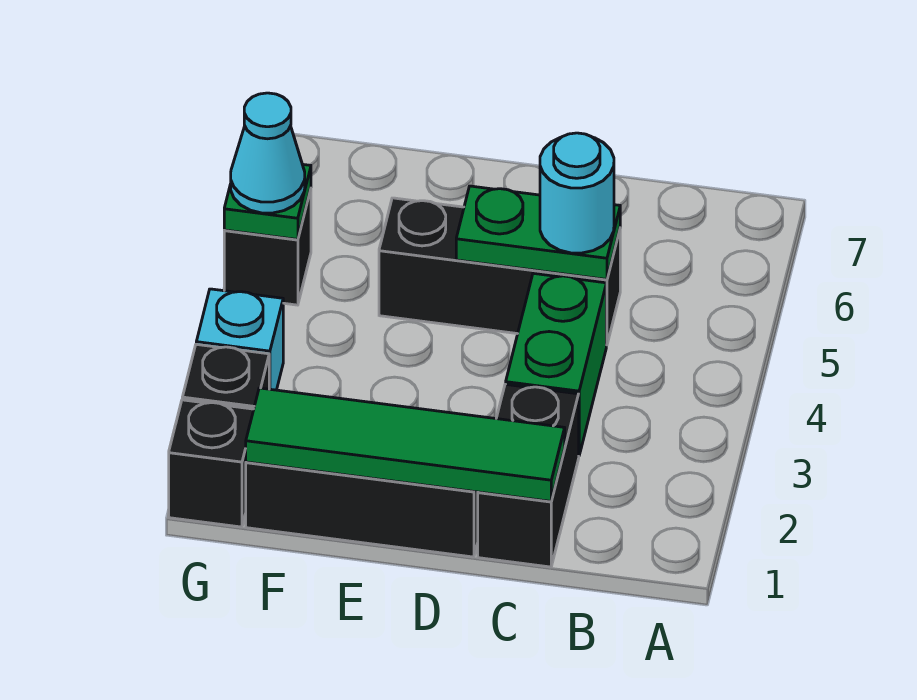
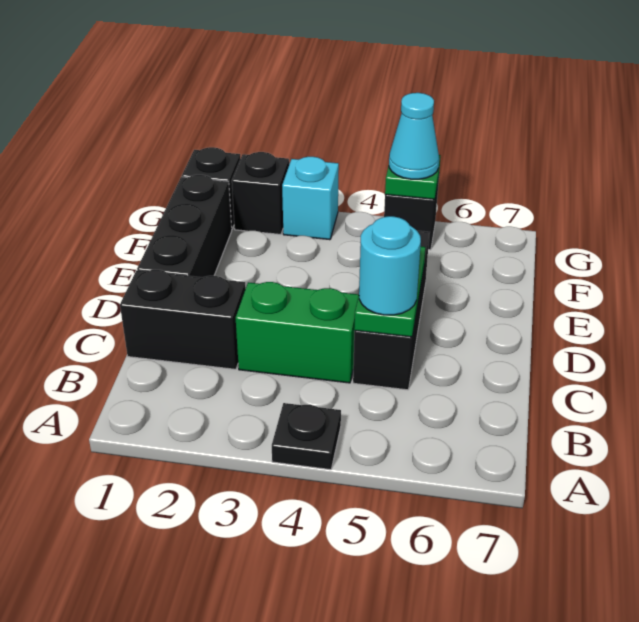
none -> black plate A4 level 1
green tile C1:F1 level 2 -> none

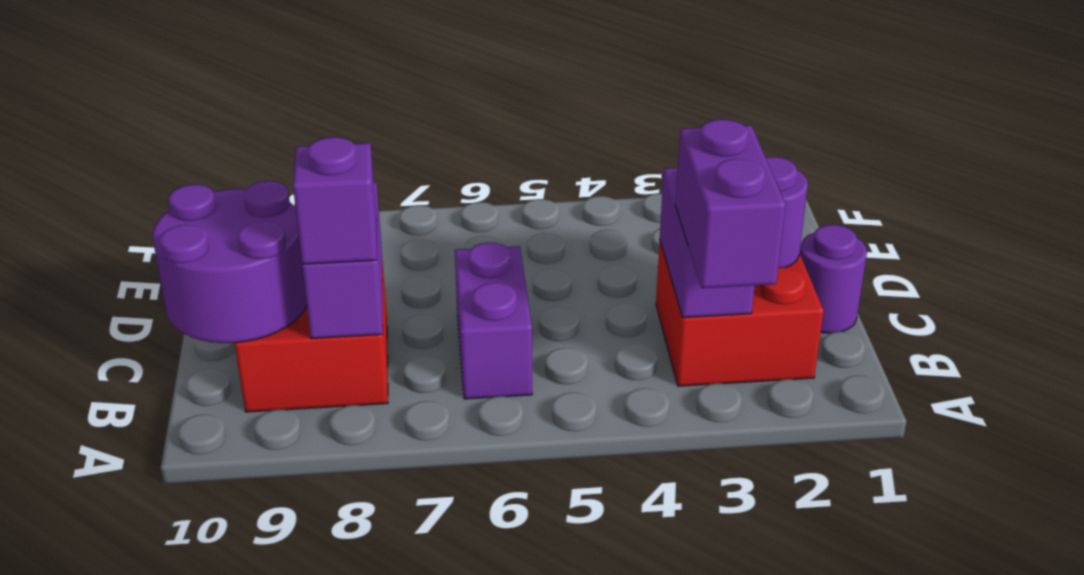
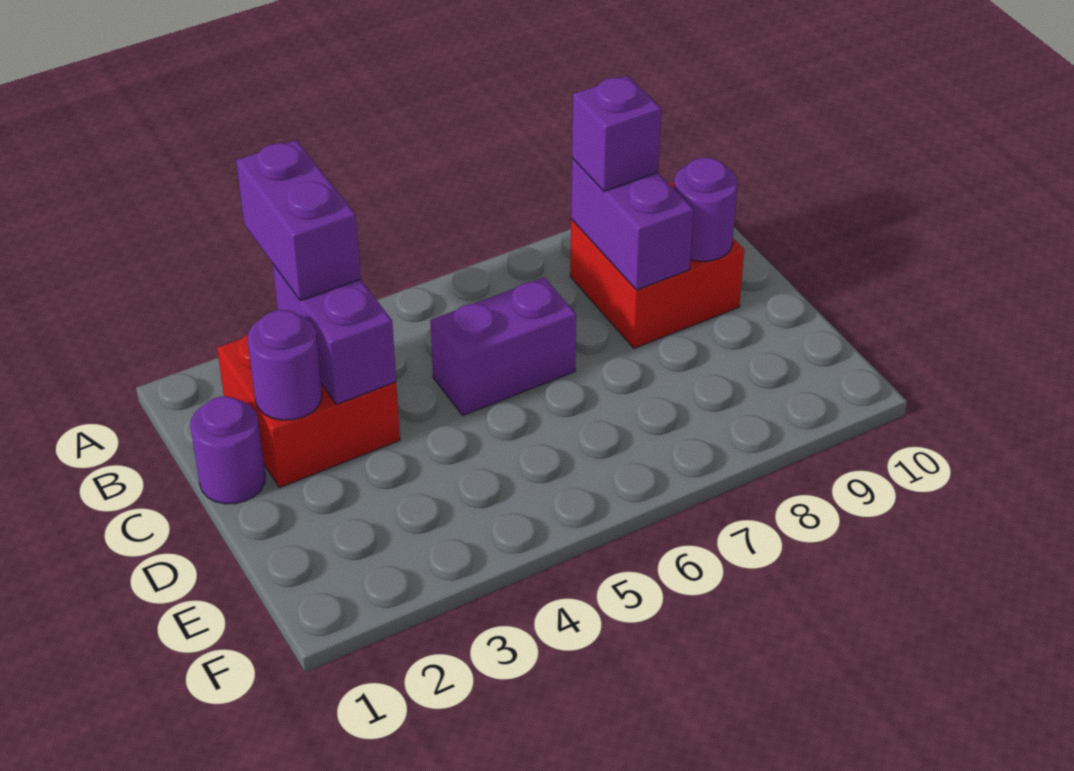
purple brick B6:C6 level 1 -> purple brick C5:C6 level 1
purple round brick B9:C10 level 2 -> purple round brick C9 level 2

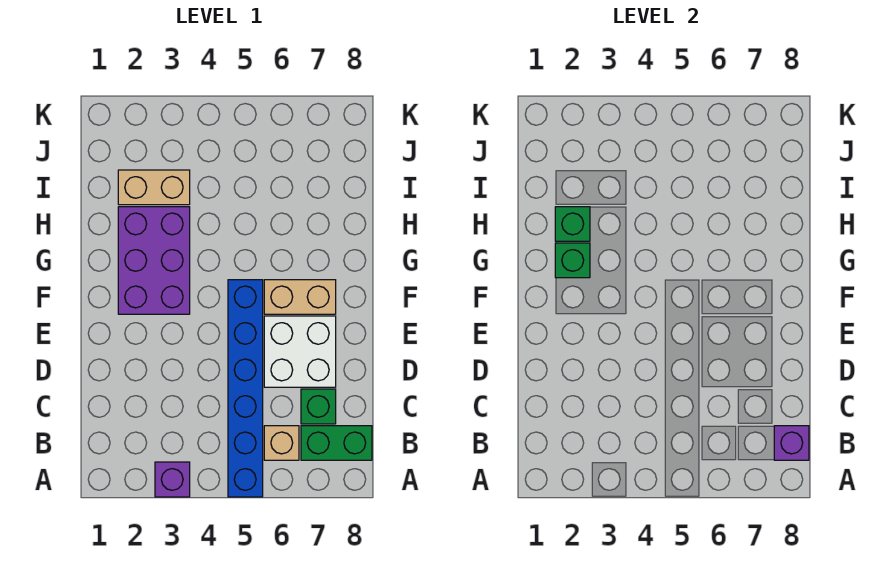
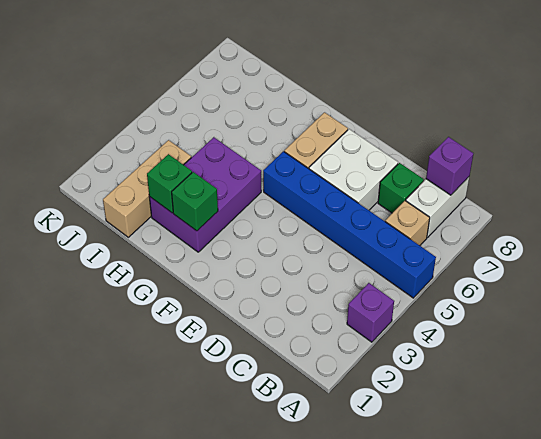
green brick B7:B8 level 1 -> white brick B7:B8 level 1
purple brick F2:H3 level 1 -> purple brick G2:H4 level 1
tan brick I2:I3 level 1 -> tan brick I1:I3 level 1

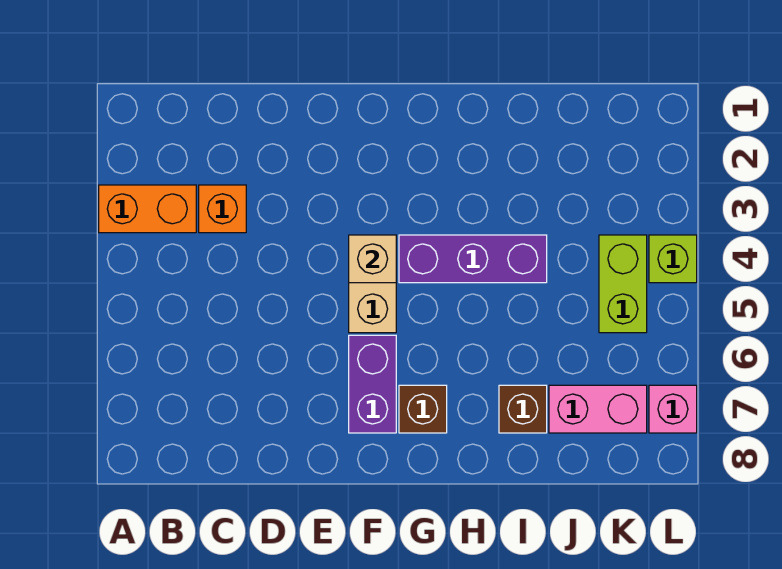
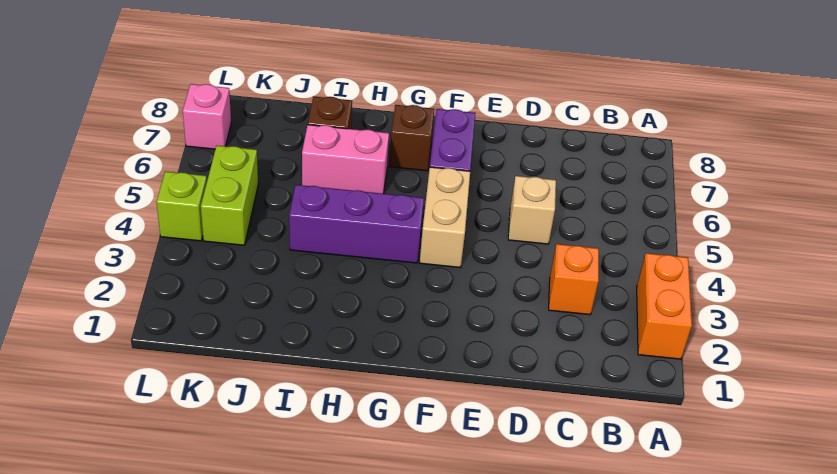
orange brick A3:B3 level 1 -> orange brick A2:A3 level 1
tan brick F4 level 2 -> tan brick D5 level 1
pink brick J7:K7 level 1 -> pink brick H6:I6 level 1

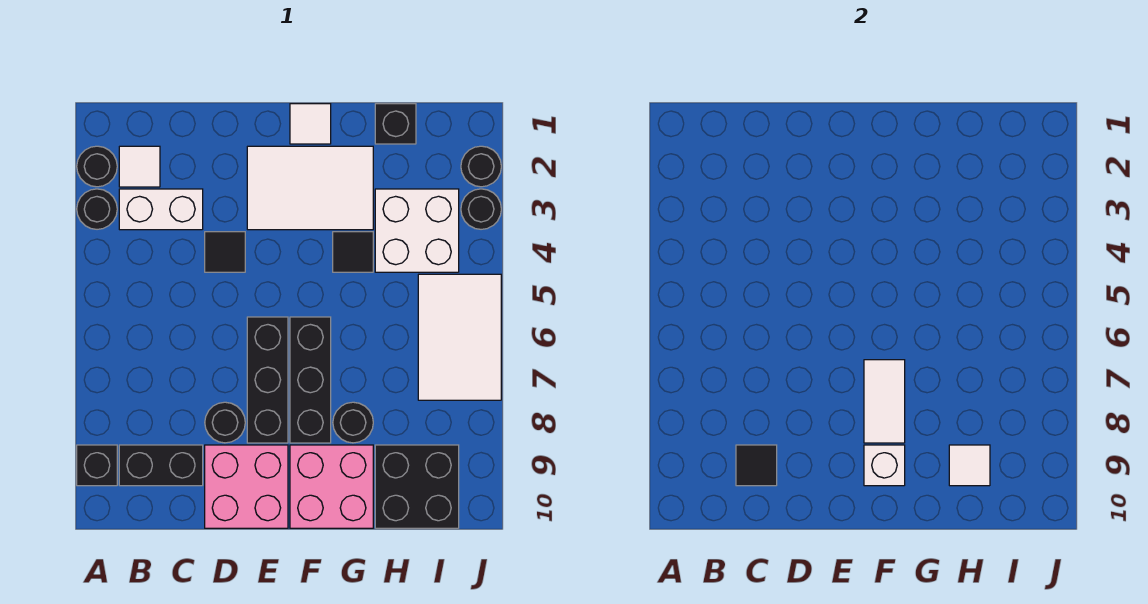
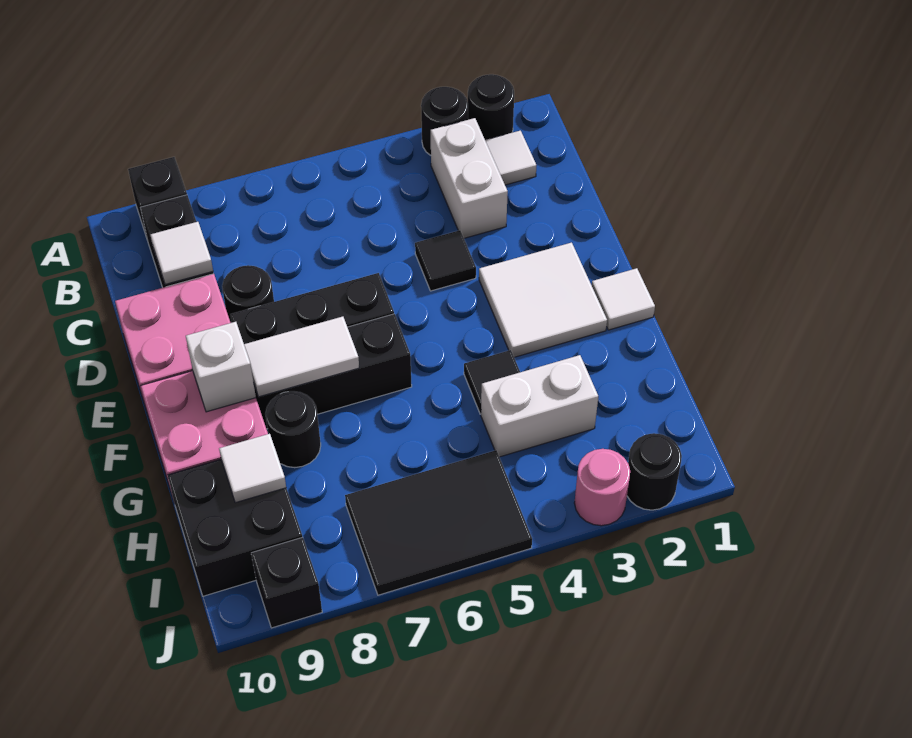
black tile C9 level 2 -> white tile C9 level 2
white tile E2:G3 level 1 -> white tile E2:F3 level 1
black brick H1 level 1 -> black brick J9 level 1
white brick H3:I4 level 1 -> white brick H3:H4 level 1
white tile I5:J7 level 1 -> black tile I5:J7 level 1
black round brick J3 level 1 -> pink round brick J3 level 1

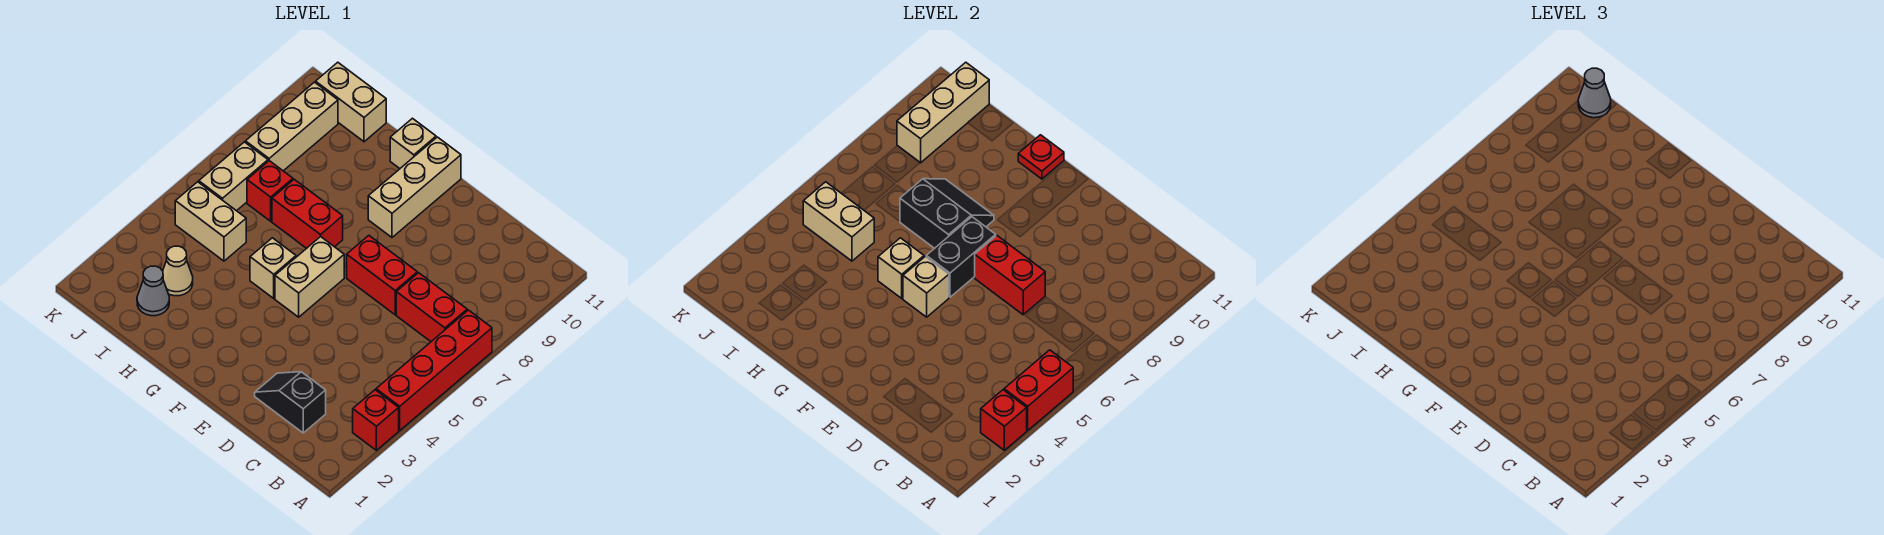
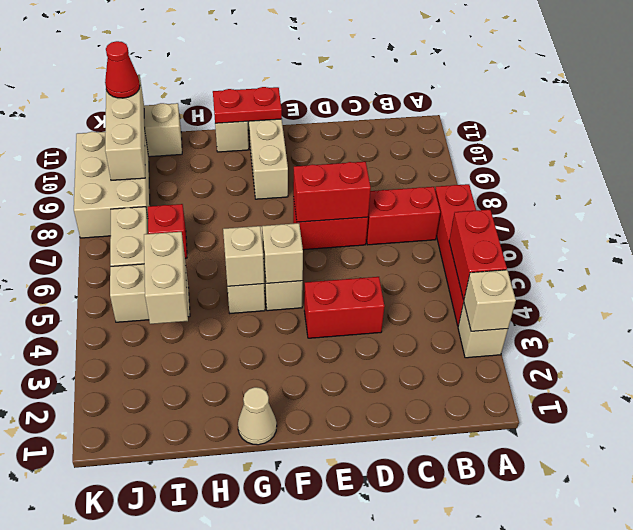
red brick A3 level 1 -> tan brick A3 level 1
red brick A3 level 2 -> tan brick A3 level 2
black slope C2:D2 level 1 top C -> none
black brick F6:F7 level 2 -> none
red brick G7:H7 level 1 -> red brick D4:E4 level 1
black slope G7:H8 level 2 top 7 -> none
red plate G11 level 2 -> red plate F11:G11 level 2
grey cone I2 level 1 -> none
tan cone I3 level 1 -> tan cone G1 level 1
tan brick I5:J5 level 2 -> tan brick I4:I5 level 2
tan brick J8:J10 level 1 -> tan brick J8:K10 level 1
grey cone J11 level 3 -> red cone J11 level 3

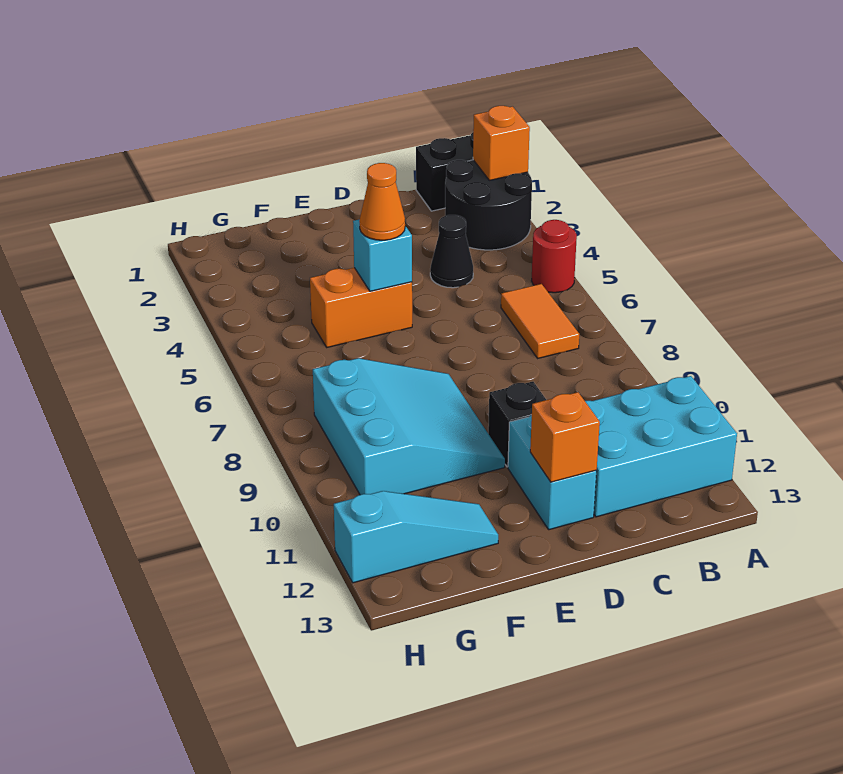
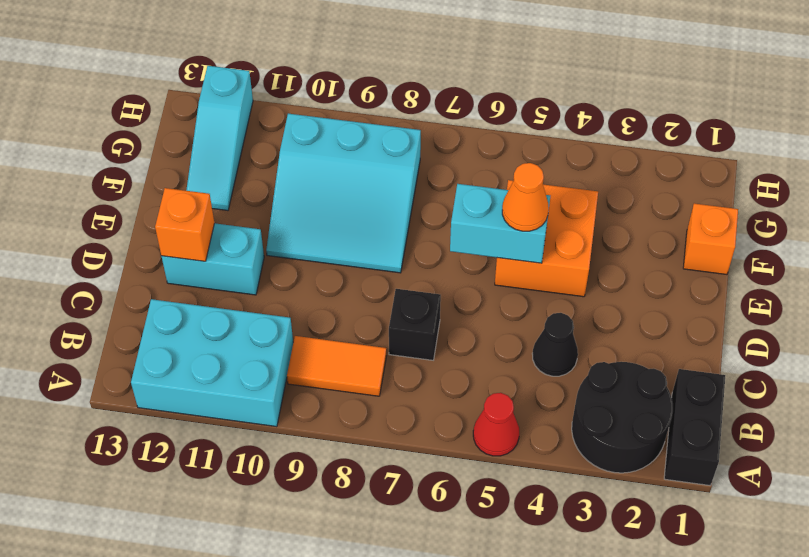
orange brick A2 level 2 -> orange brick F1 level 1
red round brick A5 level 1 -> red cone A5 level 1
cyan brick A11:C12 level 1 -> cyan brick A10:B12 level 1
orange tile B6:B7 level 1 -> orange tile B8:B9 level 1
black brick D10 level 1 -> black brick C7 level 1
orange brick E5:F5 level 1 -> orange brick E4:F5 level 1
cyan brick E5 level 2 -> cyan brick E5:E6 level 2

**EXERCISE BRIEF**
The lines to set down run from the line with "white tile E2:G3" up to and including the line with "black brick F6:F7 level 2 -> none" in the entries above. Reproduce them exactly, with no pictures.

**RESPONSE AREA**
white tile E2:G3 level 1 -> white tile E2:F3 level 1
black brick H1 level 1 -> black brick J9 level 1
white brick H3:I4 level 1 -> white brick H3:H4 level 1
white tile I5:J7 level 1 -> black tile I5:J7 level 1
black round brick J3 level 1 -> pink round brick J3 level 1

red brick A3 level 1 -> tan brick A3 level 1
red brick A3 level 2 -> tan brick A3 level 2
black slope C2:D2 level 1 top C -> none
black brick F6:F7 level 2 -> none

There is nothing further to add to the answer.